__TASK__:
Copy out the data below from the line containing "none -> black screwdriver [214,272,257,327]" to the line containing "white pawn [340,221,421,273]", both lines included, with all images left out.

[Before-and-after scene images]
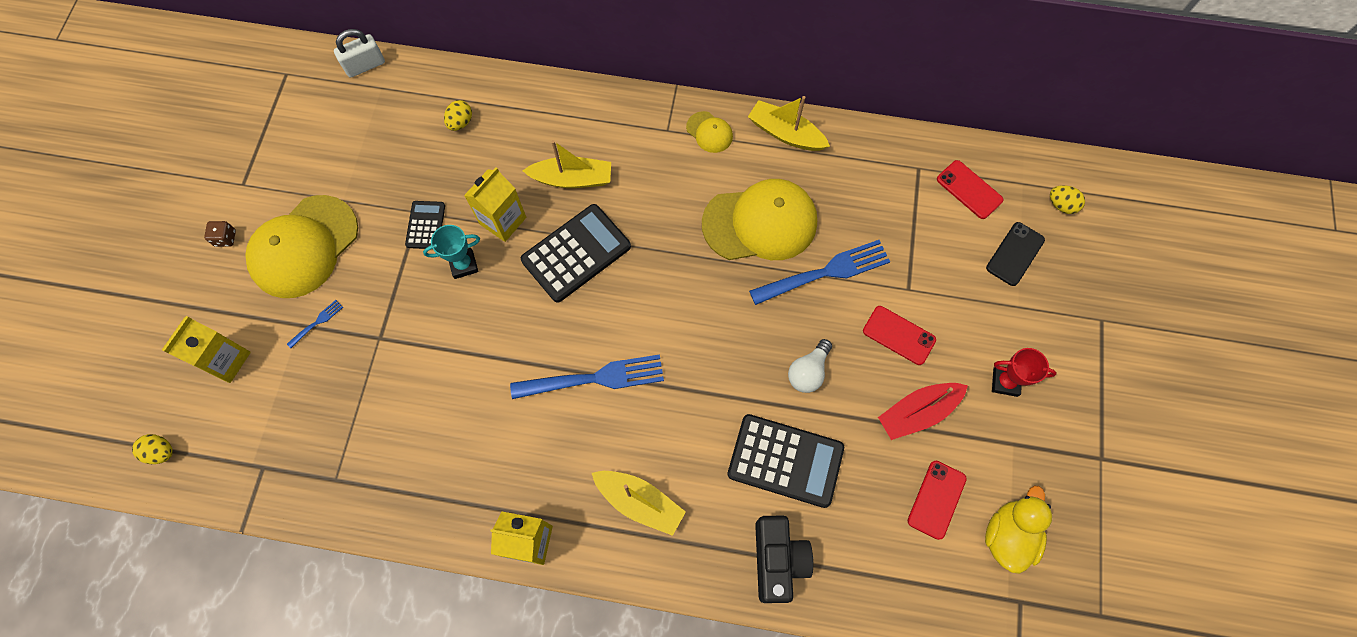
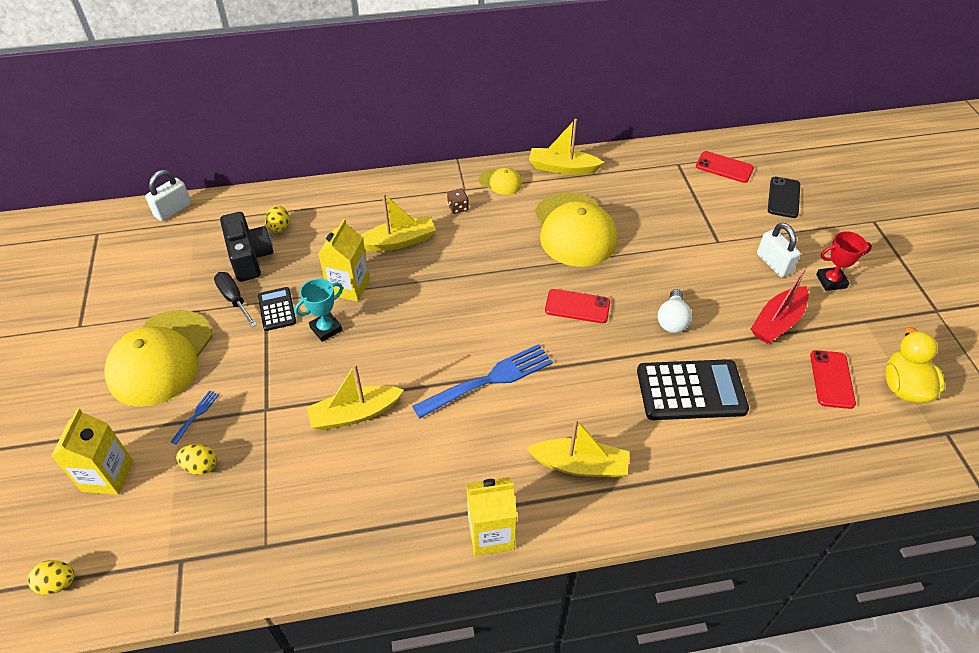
camera: 20 degrees left, 20 degrees down
brown dice [204,221,236,247] -> brown dice moved to [447,188,469,214]
black calculator [521,204,631,303] -> none
yellow cap [702,179,817,260] -> yellow cap turned 105 degrees clockwise [535,192,617,267]
blue fork [749,240,890,305] -> none
black camera [755,516,813,603] -> black camera moved to [220,212,273,282]
red phone [863,306,936,365] -> red phone moved to [545,289,610,323]
yellow egg [1050,185,1085,214] -> yellow egg moved to [176,444,217,475]
none -> black screwdriver [214,272,257,327]
none -> yellow boat [306,364,404,430]
none -> white padlock [757,223,801,277]

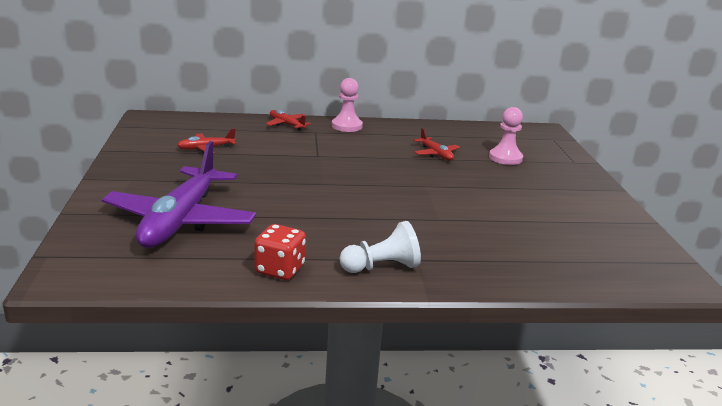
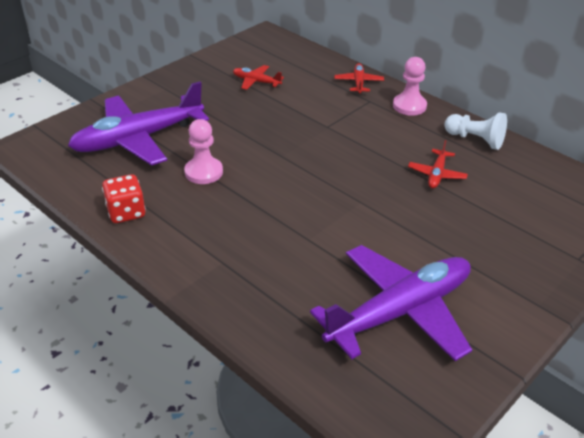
camera: 50 degrees right, 15 degrees up
white pawn [340,221,421,273] -> white pawn moved to [445,112,507,150]
pink pawn [489,107,523,165] -> pink pawn moved to [184,119,223,184]
none -> purple plane [310,245,472,361]

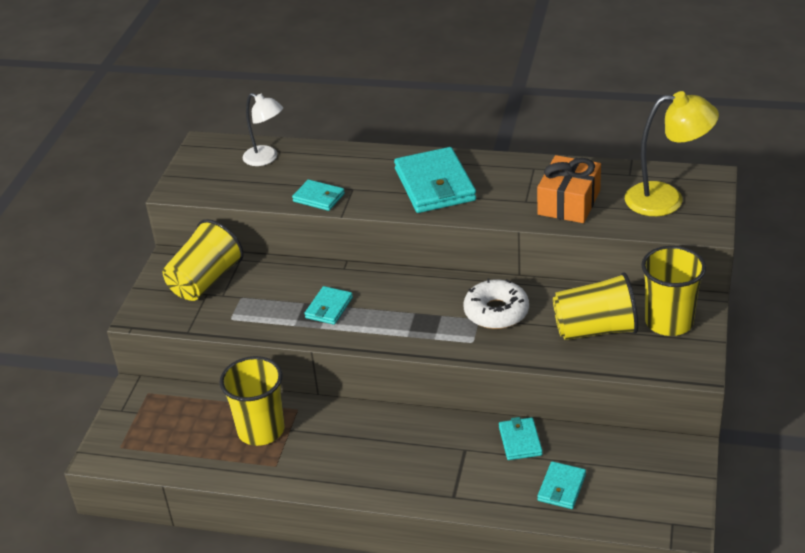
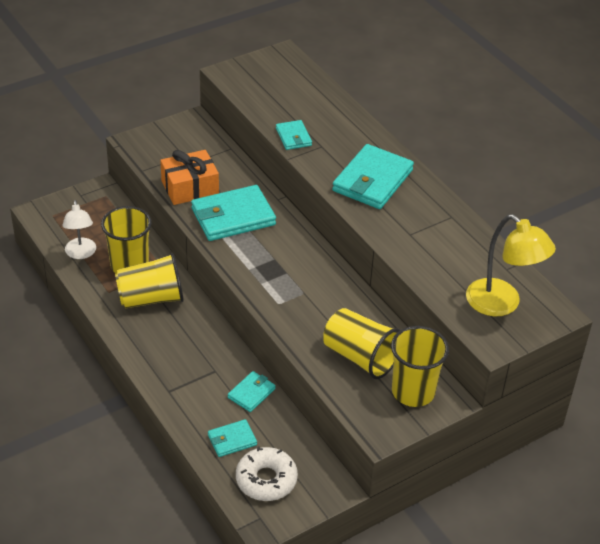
camera: 40 degrees right, 5 degrees up
yellow cup [162,219,244,301] -> yellow cup moved to [115,253,184,309]
white lamp [243,93,283,166] -> white lamp moved to [62,200,96,259]
turquoise wallet [304,286,353,325] -> turquoise wallet [191,185,276,241], size x1.93
white donut [464,278,529,329] -> white donut moved to [236,447,298,501]
orange gift [537,155,601,223] -> orange gift moved to [160,150,219,205]

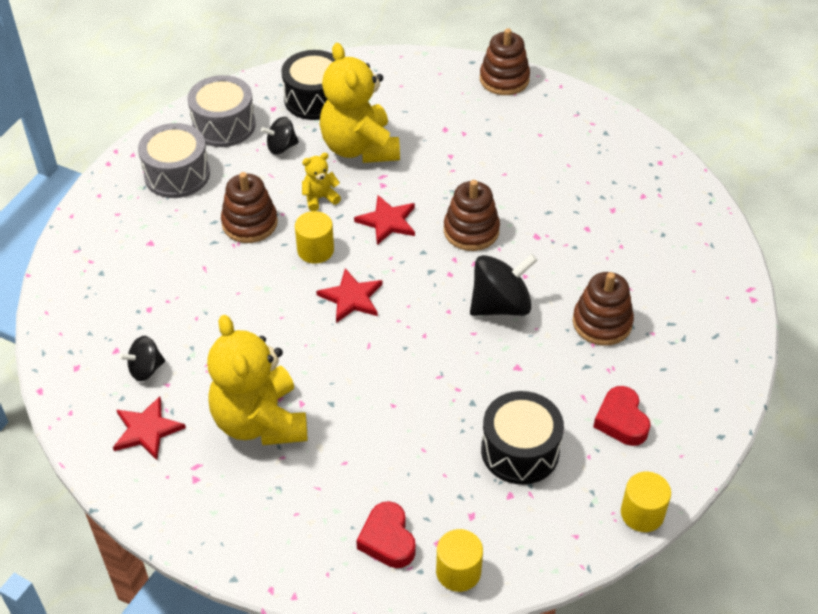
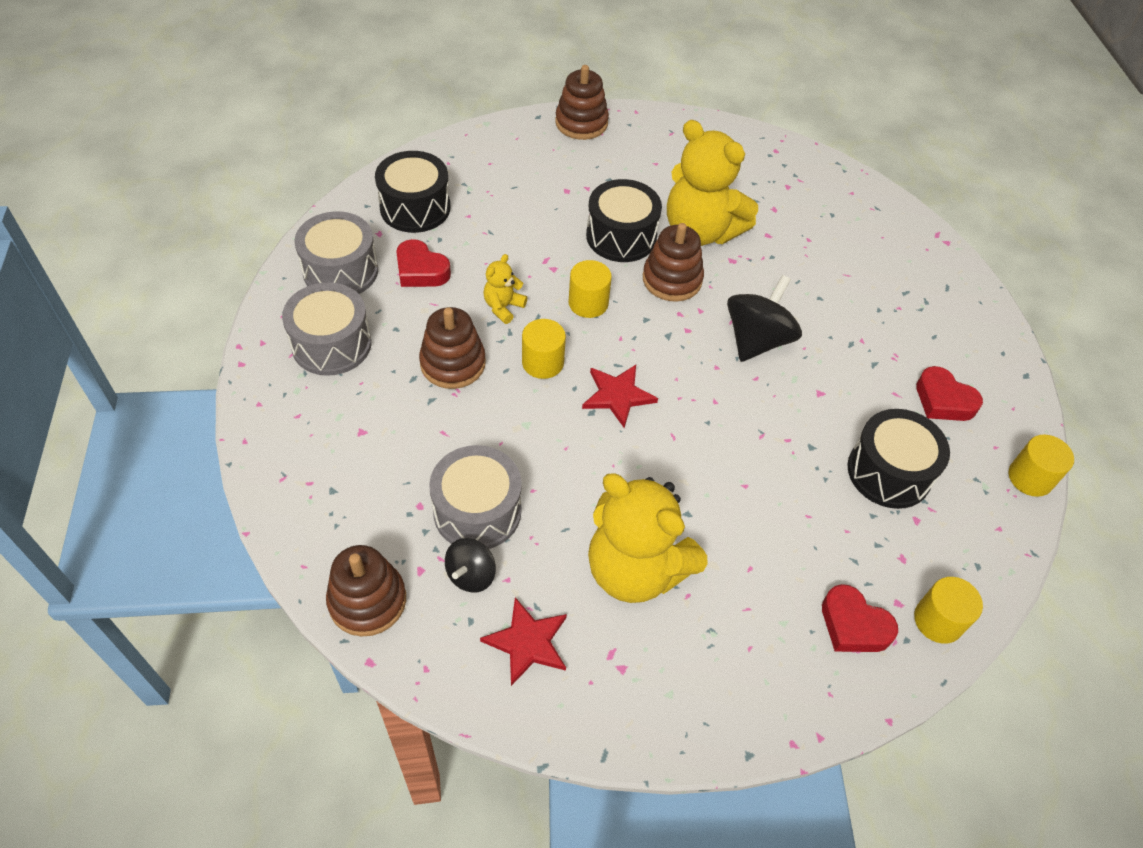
camera: 35 degrees left, 5 degrees up
black spinning top [261,117,299,155] -> red heart [396,239,451,287]
yellow teddy bear [320,43,400,163] -> yellow teddy bear moved to [667,120,758,246]
red star [354,195,415,245] -> yellow cylinder [569,260,612,318]
brown stacking toy [573,272,634,346] -> brown stacking toy moved to [326,545,406,637]
none -> grey drum [429,445,522,549]
none -> black drum [586,179,662,262]

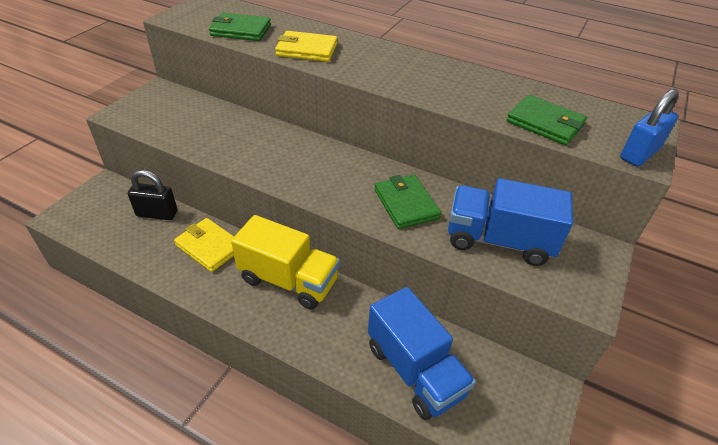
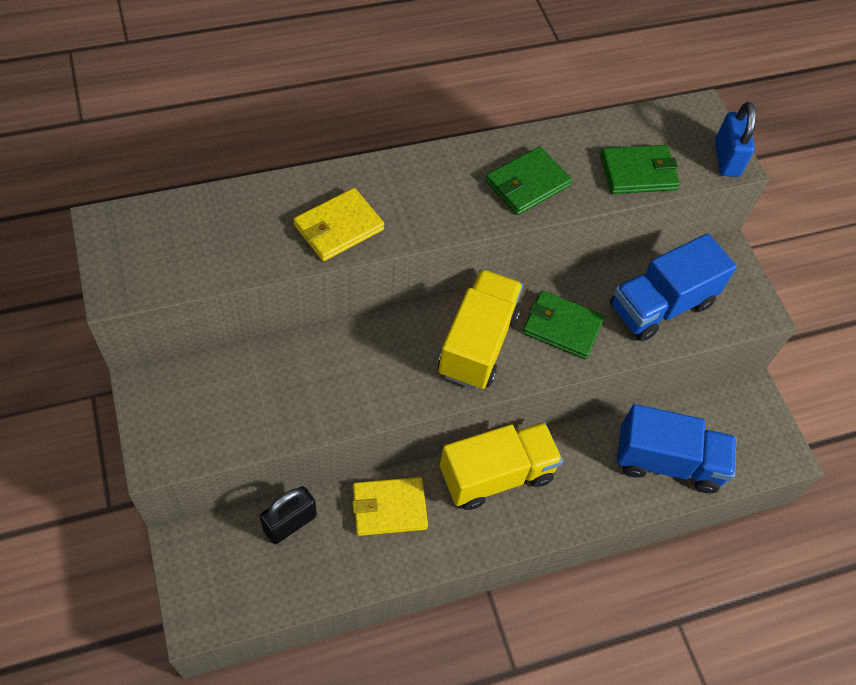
camera: 50 degrees left, 15 degrees up
green wallet [209,13,271,41] -> green wallet moved to [485,146,572,215]
none -> yellow truck [438,269,523,390]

__SOLUTION BELOW__:
none -> black screwdriver [214,272,257,327]
none -> yellow boat [306,364,404,430]
none -> white padlock [757,223,801,277]

camera: 50 degrees right, 15 degrees up
white pawn [340,221,421,273] -> white pawn moved to [445,112,507,150]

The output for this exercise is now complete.